*** Available data ***

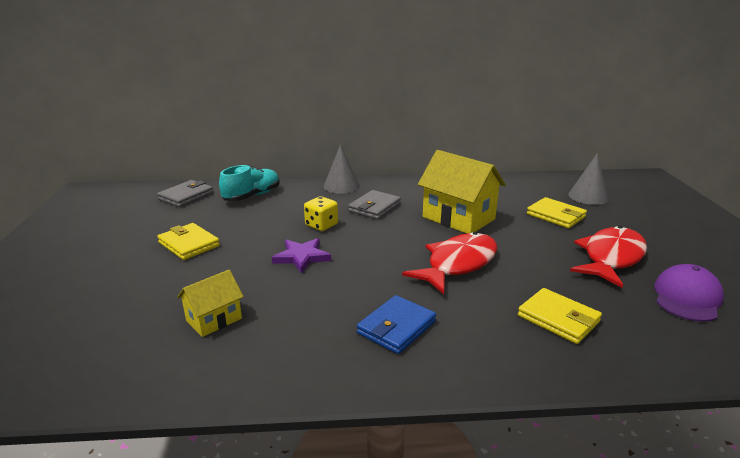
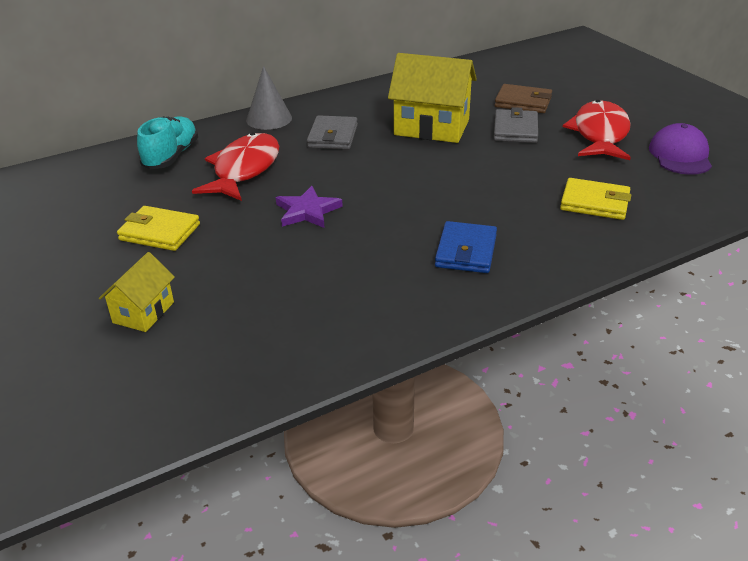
camera: 25 degrees left, 10 degrees up
grey wallet [157,180,214,207] -> grey wallet moved to [494,107,538,143]
yellow house [177,270,244,337] -> yellow house moved to [99,252,175,332]
yellow dice [304,196,338,231] -> none
red fish [402,232,497,294] -> red fish moved to [192,132,279,201]
yellow wallet [527,197,587,228] -> brown wallet [495,84,552,113]
grey cone [568,153,608,205] -> none

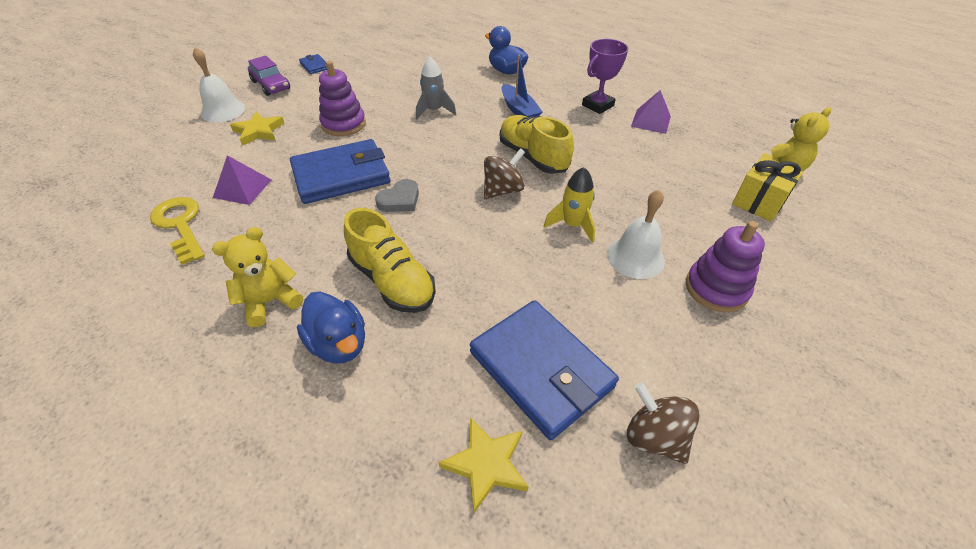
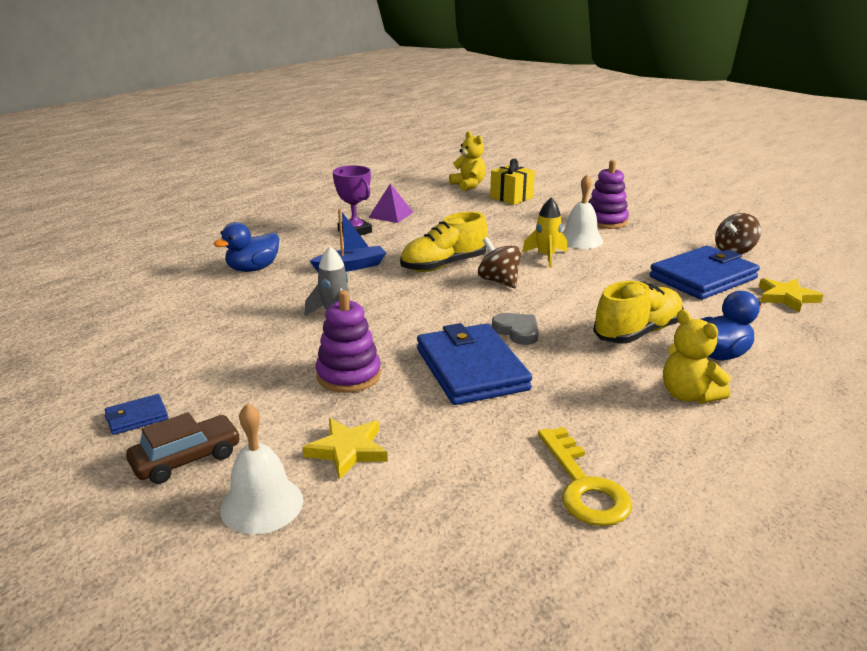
camera: 85 degrees left, 20 degrees down
yellow key [150,197,205,265] -> yellow key turned 75 degrees counterclockwise [538,427,632,526]
purple pyramid [213,155,271,205] -> none
purple car [248,55,290,96] -> brown car [126,412,241,484]

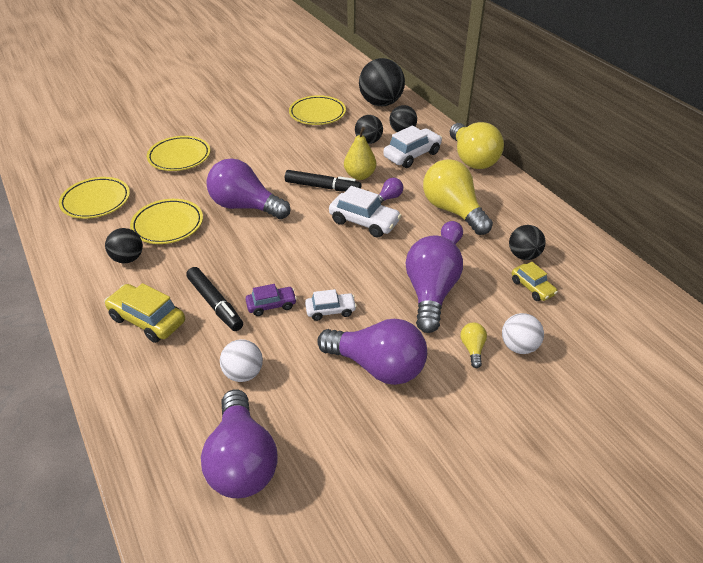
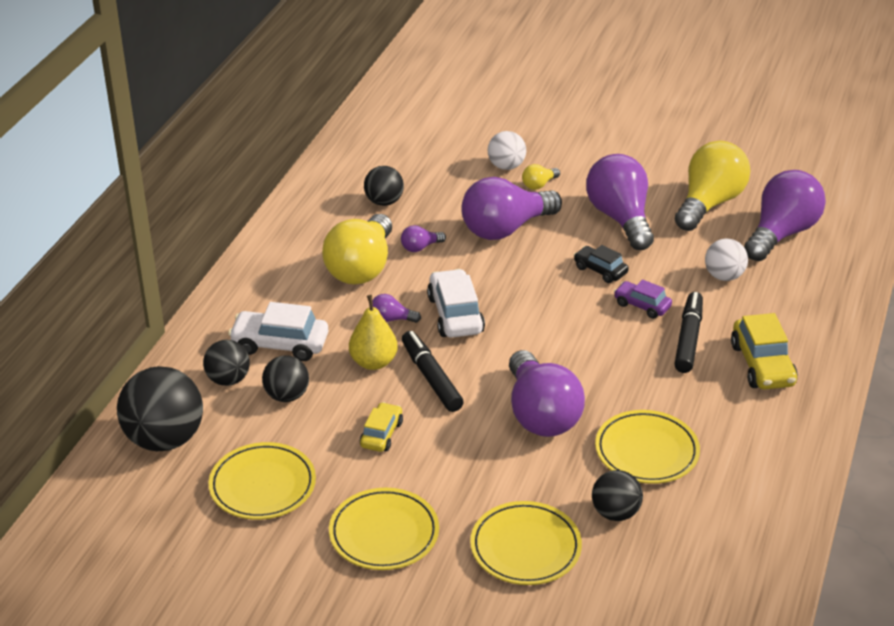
camera: 130 degrees left, 5 degrees down
yellow plate [59,177,130,219] -> yellow plate moved to [329,488,439,570]
black ball [105,228,143,263] -> black ball moved to [592,470,643,521]
white car [305,289,357,321] -> black car [574,245,629,283]
yellow light bulb [450,122,504,169] -> yellow light bulb moved to [675,141,751,231]
yellow car [512,262,558,301] -> yellow car moved to [360,402,403,452]

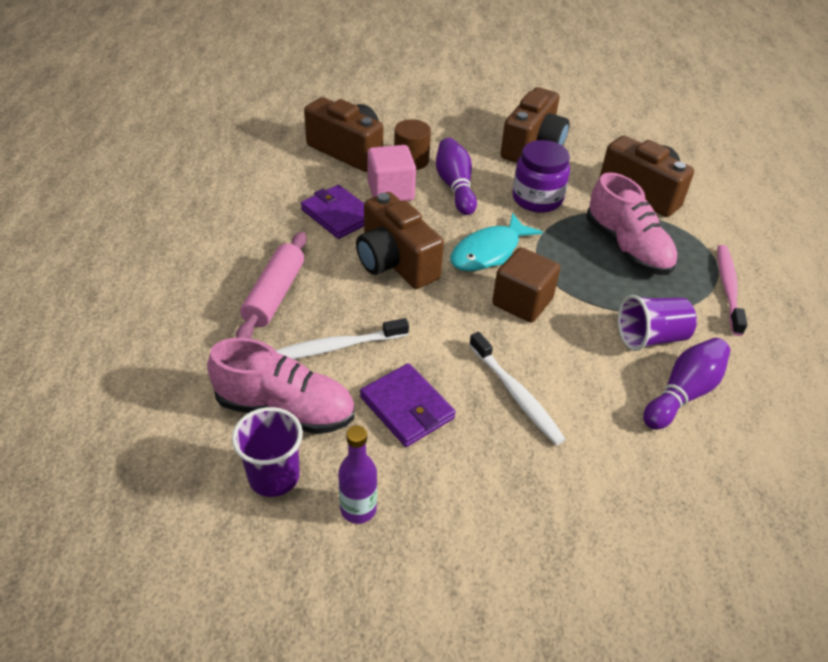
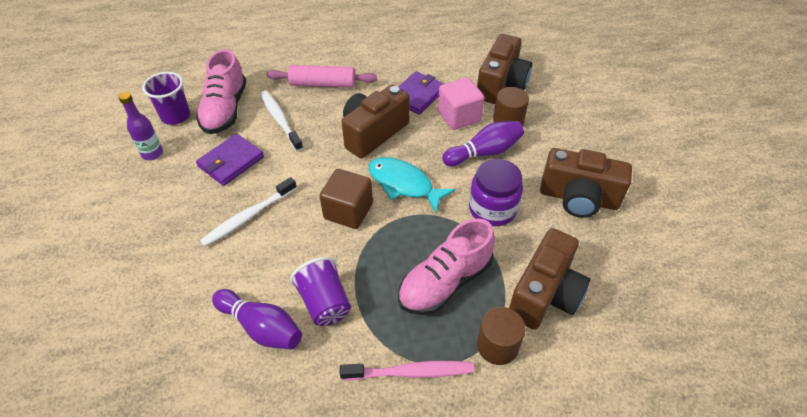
camera: 80 degrees right, 5 degrees up
none -> brown cylinder [477,307,526,365]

***

*Assignment:*
Since the pictures are not wanted, repeat only the rest of the material, exactly as given.

*Task output:*
camera: 25 degrees left, 10 degrees up
grey wallet [157,180,214,207] -> grey wallet moved to [494,107,538,143]
yellow house [177,270,244,337] -> yellow house moved to [99,252,175,332]
yellow dice [304,196,338,231] -> none
red fish [402,232,497,294] -> red fish moved to [192,132,279,201]
yellow wallet [527,197,587,228] -> brown wallet [495,84,552,113]
grey cone [568,153,608,205] -> none

camera: 85 degrees left, 20 degrees down
yellow key [150,197,205,265] -> yellow key turned 75 degrees counterclockwise [538,427,632,526]
purple pyramid [213,155,271,205] -> none
purple car [248,55,290,96] -> brown car [126,412,241,484]

camera: 130 degrees left, 5 degrees down
yellow plate [59,177,130,219] -> yellow plate moved to [329,488,439,570]
black ball [105,228,143,263] -> black ball moved to [592,470,643,521]
white car [305,289,357,321] -> black car [574,245,629,283]
yellow light bulb [450,122,504,169] -> yellow light bulb moved to [675,141,751,231]
yellow car [512,262,558,301] -> yellow car moved to [360,402,403,452]

camera: 80 degrees right, 5 degrees up
none -> brown cylinder [477,307,526,365]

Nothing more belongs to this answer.